About this task >> Set each entry down exactly as written.

___ Records for processing ___

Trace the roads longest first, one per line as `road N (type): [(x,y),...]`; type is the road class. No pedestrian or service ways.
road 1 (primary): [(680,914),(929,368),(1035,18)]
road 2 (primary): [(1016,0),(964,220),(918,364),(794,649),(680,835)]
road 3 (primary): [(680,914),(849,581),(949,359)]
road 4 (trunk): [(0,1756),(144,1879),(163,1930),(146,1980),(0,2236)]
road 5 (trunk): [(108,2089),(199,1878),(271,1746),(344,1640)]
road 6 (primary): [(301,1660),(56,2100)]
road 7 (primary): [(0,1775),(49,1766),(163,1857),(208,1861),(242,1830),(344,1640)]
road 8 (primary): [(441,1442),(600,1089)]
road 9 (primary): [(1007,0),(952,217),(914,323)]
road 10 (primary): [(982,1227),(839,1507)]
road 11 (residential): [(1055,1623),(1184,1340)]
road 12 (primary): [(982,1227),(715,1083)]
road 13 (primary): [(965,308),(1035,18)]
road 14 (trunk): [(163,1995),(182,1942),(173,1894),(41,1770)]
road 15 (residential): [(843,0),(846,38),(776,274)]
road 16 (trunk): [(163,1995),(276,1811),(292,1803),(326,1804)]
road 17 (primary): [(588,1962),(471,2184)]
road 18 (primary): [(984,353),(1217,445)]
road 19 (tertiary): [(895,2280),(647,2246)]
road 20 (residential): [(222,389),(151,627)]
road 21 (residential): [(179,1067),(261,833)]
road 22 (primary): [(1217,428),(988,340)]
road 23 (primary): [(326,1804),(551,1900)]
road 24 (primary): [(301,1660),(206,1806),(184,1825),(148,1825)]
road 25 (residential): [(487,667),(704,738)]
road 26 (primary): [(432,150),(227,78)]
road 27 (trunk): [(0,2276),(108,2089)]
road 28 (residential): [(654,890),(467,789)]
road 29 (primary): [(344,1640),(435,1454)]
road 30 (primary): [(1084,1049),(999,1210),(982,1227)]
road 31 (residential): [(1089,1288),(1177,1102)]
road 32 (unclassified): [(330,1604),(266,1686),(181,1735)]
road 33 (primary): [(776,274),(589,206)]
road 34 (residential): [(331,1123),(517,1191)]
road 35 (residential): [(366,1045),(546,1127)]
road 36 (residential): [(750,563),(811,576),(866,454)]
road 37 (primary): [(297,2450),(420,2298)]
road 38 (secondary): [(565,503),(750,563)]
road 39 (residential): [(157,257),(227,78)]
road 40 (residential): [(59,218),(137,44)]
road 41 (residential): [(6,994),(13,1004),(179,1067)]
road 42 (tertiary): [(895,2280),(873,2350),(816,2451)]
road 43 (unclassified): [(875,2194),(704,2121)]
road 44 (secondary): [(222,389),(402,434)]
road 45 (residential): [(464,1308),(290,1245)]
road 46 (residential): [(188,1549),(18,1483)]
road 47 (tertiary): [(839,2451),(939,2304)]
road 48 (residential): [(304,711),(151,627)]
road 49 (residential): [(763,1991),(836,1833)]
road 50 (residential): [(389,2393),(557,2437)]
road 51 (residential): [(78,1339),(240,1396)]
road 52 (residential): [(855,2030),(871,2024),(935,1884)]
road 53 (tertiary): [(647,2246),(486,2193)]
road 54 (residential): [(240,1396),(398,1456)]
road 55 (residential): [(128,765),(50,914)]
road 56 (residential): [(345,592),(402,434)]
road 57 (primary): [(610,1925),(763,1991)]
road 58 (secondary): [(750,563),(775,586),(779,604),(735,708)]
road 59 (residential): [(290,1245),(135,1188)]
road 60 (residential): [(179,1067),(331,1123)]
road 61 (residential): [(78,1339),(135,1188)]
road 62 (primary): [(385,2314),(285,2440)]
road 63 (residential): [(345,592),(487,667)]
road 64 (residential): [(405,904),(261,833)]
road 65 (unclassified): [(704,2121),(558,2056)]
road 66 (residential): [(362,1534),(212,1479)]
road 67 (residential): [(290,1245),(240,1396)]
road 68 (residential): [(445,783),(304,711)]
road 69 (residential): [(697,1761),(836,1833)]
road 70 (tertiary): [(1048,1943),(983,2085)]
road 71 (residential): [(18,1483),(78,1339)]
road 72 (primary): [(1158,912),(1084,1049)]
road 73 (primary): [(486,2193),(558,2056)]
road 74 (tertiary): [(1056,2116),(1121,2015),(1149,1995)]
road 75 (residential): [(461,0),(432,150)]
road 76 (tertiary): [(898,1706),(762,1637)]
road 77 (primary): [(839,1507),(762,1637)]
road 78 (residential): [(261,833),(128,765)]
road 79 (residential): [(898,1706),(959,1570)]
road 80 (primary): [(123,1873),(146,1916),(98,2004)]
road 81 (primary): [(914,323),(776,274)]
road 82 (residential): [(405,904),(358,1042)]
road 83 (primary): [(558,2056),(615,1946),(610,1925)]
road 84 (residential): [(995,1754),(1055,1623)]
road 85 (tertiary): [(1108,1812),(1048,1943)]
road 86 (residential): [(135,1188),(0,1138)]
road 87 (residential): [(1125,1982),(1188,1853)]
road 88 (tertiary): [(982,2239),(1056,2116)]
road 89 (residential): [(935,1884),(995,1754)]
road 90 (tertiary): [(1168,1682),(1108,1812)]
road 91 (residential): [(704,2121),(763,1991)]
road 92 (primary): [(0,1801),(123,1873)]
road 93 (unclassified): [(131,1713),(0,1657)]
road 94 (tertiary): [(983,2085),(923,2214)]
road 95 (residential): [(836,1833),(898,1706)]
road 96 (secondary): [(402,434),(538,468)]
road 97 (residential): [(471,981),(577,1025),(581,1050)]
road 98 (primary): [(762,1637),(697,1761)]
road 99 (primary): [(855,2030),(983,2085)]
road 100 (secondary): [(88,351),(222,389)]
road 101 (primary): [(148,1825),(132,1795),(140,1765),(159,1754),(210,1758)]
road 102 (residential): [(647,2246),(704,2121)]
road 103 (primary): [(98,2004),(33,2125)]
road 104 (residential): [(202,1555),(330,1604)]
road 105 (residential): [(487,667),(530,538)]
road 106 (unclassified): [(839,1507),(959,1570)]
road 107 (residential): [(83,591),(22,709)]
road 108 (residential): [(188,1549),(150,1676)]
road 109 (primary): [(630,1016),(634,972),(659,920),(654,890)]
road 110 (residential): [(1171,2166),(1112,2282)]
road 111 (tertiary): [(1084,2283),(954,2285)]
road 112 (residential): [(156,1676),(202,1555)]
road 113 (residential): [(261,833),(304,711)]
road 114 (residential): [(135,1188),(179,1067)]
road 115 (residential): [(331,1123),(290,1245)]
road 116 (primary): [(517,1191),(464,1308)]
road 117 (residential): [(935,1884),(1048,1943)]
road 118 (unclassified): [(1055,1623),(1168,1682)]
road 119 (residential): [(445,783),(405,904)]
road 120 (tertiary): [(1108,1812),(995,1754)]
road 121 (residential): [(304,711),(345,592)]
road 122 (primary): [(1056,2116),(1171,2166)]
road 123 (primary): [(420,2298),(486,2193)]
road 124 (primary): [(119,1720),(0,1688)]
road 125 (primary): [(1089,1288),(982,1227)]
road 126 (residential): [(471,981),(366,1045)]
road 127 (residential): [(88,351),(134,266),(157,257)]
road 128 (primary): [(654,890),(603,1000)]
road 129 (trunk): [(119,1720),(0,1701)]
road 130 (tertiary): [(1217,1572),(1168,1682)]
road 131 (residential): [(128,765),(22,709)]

___

Task response >>
Trace the roads longest first, one per line as `road N (type): [(x,y),...]`; type is the road class. No pedestrian or service ways.
road 1 (primary): [(680,914),(929,368),(1035,18)]
road 2 (primary): [(1016,0),(964,220),(918,364),(794,649),(680,835)]
road 3 (primary): [(680,914),(849,581),(949,359)]
road 4 (trunk): [(0,1756),(144,1879),(163,1930),(146,1980),(0,2236)]
road 5 (trunk): [(108,2089),(199,1878),(271,1746),(344,1640)]
road 6 (primary): [(301,1660),(56,2100)]
road 7 (primary): [(0,1775),(49,1766),(163,1857),(208,1861),(242,1830),(344,1640)]
road 8 (primary): [(441,1442),(600,1089)]
road 9 (primary): [(1007,0),(952,217),(914,323)]
road 10 (primary): [(982,1227),(839,1507)]
road 11 (residential): [(1055,1623),(1184,1340)]
road 12 (primary): [(982,1227),(715,1083)]
road 13 (primary): [(965,308),(1035,18)]
road 14 (trunk): [(163,1995),(182,1942),(173,1894),(41,1770)]
road 15 (residential): [(843,0),(846,38),(776,274)]
road 16 (trunk): [(163,1995),(276,1811),(292,1803),(326,1804)]
road 17 (primary): [(588,1962),(471,2184)]
road 18 (primary): [(984,353),(1217,445)]
road 19 (tertiary): [(895,2280),(647,2246)]
road 20 (residential): [(222,389),(151,627)]
road 21 (residential): [(179,1067),(261,833)]
road 22 (primary): [(1217,428),(988,340)]
road 23 (primary): [(326,1804),(551,1900)]
road 24 (primary): [(301,1660),(206,1806),(184,1825),(148,1825)]
road 25 (residential): [(487,667),(704,738)]
road 26 (primary): [(432,150),(227,78)]
road 27 (trunk): [(0,2276),(108,2089)]
road 28 (residential): [(654,890),(467,789)]
road 29 (primary): [(344,1640),(435,1454)]
road 30 (primary): [(1084,1049),(999,1210),(982,1227)]
road 31 (residential): [(1089,1288),(1177,1102)]
road 32 (unclassified): [(330,1604),(266,1686),(181,1735)]
road 33 (primary): [(776,274),(589,206)]
road 34 (residential): [(331,1123),(517,1191)]
road 35 (residential): [(366,1045),(546,1127)]
road 36 (residential): [(750,563),(811,576),(866,454)]
road 37 (primary): [(297,2450),(420,2298)]
road 38 (secondary): [(565,503),(750,563)]
road 39 (residential): [(157,257),(227,78)]
road 40 (residential): [(59,218),(137,44)]
road 41 (residential): [(6,994),(13,1004),(179,1067)]
road 42 (tertiary): [(895,2280),(873,2350),(816,2451)]
road 43 (unclassified): [(875,2194),(704,2121)]
road 44 (secondary): [(222,389),(402,434)]
road 45 (residential): [(464,1308),(290,1245)]
road 46 (residential): [(188,1549),(18,1483)]
road 47 (tertiary): [(839,2451),(939,2304)]
road 48 (residential): [(304,711),(151,627)]
road 49 (residential): [(763,1991),(836,1833)]
road 50 (residential): [(389,2393),(557,2437)]
road 51 (residential): [(78,1339),(240,1396)]
road 52 (residential): [(855,2030),(871,2024),(935,1884)]
road 53 (tertiary): [(647,2246),(486,2193)]
road 54 (residential): [(240,1396),(398,1456)]
road 55 (residential): [(128,765),(50,914)]
road 56 (residential): [(345,592),(402,434)]
road 57 (primary): [(610,1925),(763,1991)]
road 58 (secondary): [(750,563),(775,586),(779,604),(735,708)]
road 59 (residential): [(290,1245),(135,1188)]
road 60 (residential): [(179,1067),(331,1123)]
road 61 (residential): [(78,1339),(135,1188)]
road 62 (primary): [(385,2314),(285,2440)]
road 63 (residential): [(345,592),(487,667)]
road 64 (residential): [(405,904),(261,833)]
road 65 (unclassified): [(704,2121),(558,2056)]
road 66 (residential): [(362,1534),(212,1479)]
road 67 (residential): [(290,1245),(240,1396)]
road 68 (residential): [(445,783),(304,711)]
road 69 (residential): [(697,1761),(836,1833)]
road 70 (tertiary): [(1048,1943),(983,2085)]
road 71 (residential): [(18,1483),(78,1339)]
road 72 (primary): [(1158,912),(1084,1049)]
road 73 (primary): [(486,2193),(558,2056)]
road 74 (tertiary): [(1056,2116),(1121,2015),(1149,1995)]
road 75 (residential): [(461,0),(432,150)]
road 76 (tertiary): [(898,1706),(762,1637)]
road 77 (primary): [(839,1507),(762,1637)]
road 78 (residential): [(261,833),(128,765)]
road 79 (residential): [(898,1706),(959,1570)]
road 80 (primary): [(123,1873),(146,1916),(98,2004)]
road 81 (primary): [(914,323),(776,274)]
road 82 (residential): [(405,904),(358,1042)]
road 83 (primary): [(558,2056),(615,1946),(610,1925)]
road 84 (residential): [(995,1754),(1055,1623)]
road 85 (tertiary): [(1108,1812),(1048,1943)]
road 86 (residential): [(135,1188),(0,1138)]
road 87 (residential): [(1125,1982),(1188,1853)]
road 88 (tertiary): [(982,2239),(1056,2116)]
road 89 (residential): [(935,1884),(995,1754)]
road 90 (tertiary): [(1168,1682),(1108,1812)]
road 91 (residential): [(704,2121),(763,1991)]
road 92 (primary): [(0,1801),(123,1873)]
road 93 (unclassified): [(131,1713),(0,1657)]
road 94 (tertiary): [(983,2085),(923,2214)]
road 95 (residential): [(836,1833),(898,1706)]
road 96 (secondary): [(402,434),(538,468)]
road 97 (residential): [(471,981),(577,1025),(581,1050)]
road 98 (primary): [(762,1637),(697,1761)]
road 99 (primary): [(855,2030),(983,2085)]
road 100 (secondary): [(88,351),(222,389)]
road 101 (primary): [(148,1825),(132,1795),(140,1765),(159,1754),(210,1758)]
road 102 (residential): [(647,2246),(704,2121)]
road 103 (primary): [(98,2004),(33,2125)]
road 104 (residential): [(202,1555),(330,1604)]
road 105 (residential): [(487,667),(530,538)]
road 106 (unclassified): [(839,1507),(959,1570)]
road 107 (residential): [(83,591),(22,709)]
road 108 (residential): [(188,1549),(150,1676)]
road 109 (primary): [(630,1016),(634,972),(659,920),(654,890)]
road 110 (residential): [(1171,2166),(1112,2282)]
road 111 (tertiary): [(1084,2283),(954,2285)]
road 112 (residential): [(156,1676),(202,1555)]
road 113 (residential): [(261,833),(304,711)]
road 114 (residential): [(135,1188),(179,1067)]
road 115 (residential): [(331,1123),(290,1245)]
road 116 (primary): [(517,1191),(464,1308)]
road 117 (residential): [(935,1884),(1048,1943)]
road 118 (unclassified): [(1055,1623),(1168,1682)]
road 119 (residential): [(445,783),(405,904)]
road 120 (tertiary): [(1108,1812),(995,1754)]
road 121 (residential): [(304,711),(345,592)]
road 122 (primary): [(1056,2116),(1171,2166)]
road 123 (primary): [(420,2298),(486,2193)]
road 124 (primary): [(119,1720),(0,1688)]
road 125 (primary): [(1089,1288),(982,1227)]
road 126 (residential): [(471,981),(366,1045)]
road 127 (residential): [(88,351),(134,266),(157,257)]
road 128 (primary): [(654,890),(603,1000)]
road 129 (trunk): [(119,1720),(0,1701)]
road 130 (tertiary): [(1217,1572),(1168,1682)]
road 131 (residential): [(128,765),(22,709)]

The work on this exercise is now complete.